The task —
Below are the records. Reproduce the line that contains "yellow plate D8:E8 level 1 -> none" and every line after it to the end, exactly and alone.
···
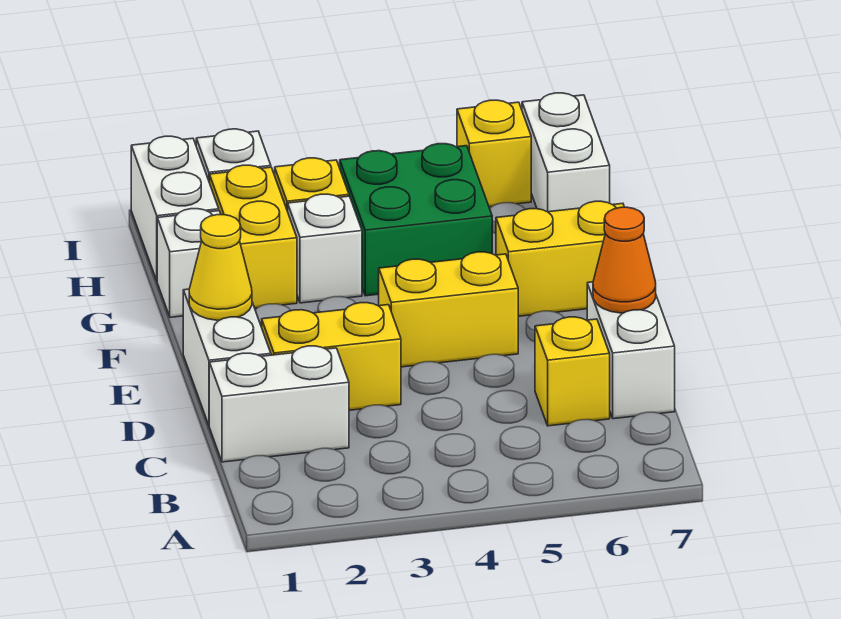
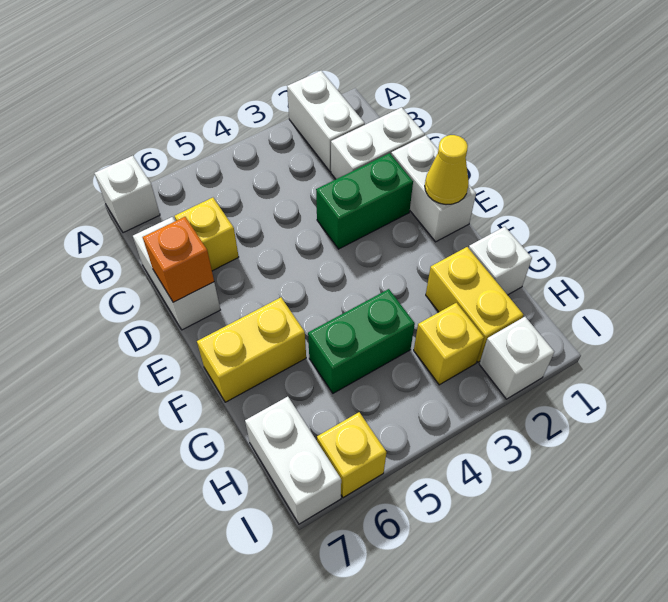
yellow brick D2:D3 level 1 -> green brick D2:D3 level 1
orange cone D7 level 2 -> orange brick D7 level 2
yellow brick E4:E5 level 1 -> none
white brick G3 level 1 -> white brick A7 level 1
green brick G4:H5 level 1 -> green brick G4:G5 level 1
white brick H1:I1 level 1 -> white brick A2:B2 level 1

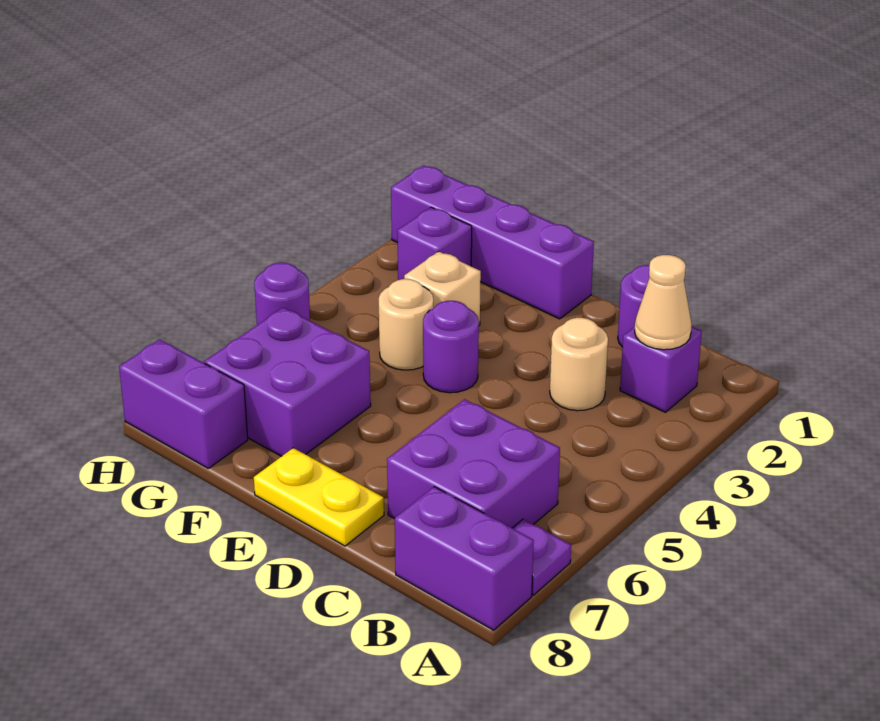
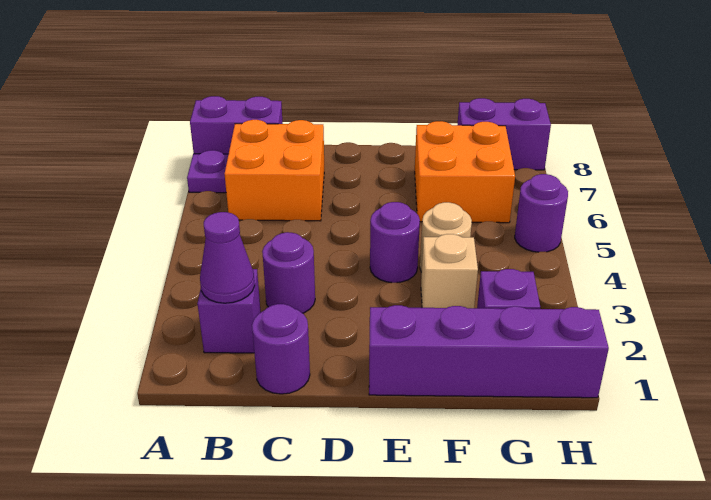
tan cone B2 level 2 -> purple cone B2 level 2
purple brick B6:C7 level 1 -> orange brick B6:C7 level 1
tan round brick C3 level 1 -> purple round brick C3 level 1
yellow plate D8:E8 level 1 -> none
purple brick F6:G7 level 1 -> orange brick F6:G7 level 1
···
Response area —
yellow plate D8:E8 level 1 -> none
purple brick F6:G7 level 1 -> orange brick F6:G7 level 1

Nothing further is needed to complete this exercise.